■ EXERCISE INSTRUCTIONS ■
Images are not part of the copy; transcribe all the data exactly.

■ SUPPLIED INFORMATION ■
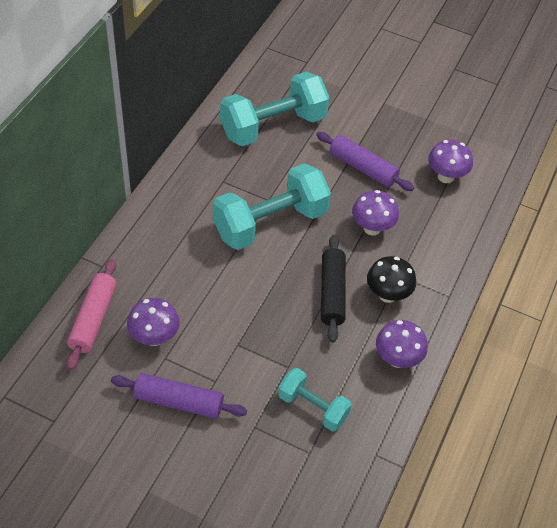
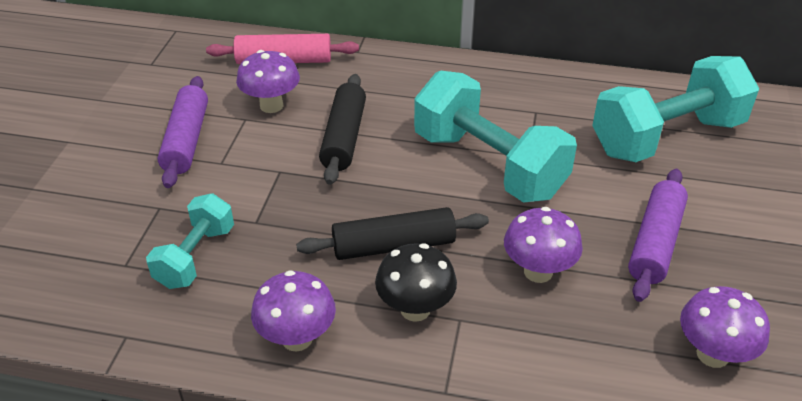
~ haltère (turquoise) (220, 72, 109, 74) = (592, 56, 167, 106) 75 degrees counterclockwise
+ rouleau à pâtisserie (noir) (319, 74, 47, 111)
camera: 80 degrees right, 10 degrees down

■ RESULT OF THIS EXERCISE ■
~ haltère (turquoise) (220, 72, 109, 74) = (592, 56, 167, 106) 75 degrees counterclockwise
+ rouleau à pâtisserie (noir) (319, 74, 47, 111)
camera: 80 degrees right, 10 degrees down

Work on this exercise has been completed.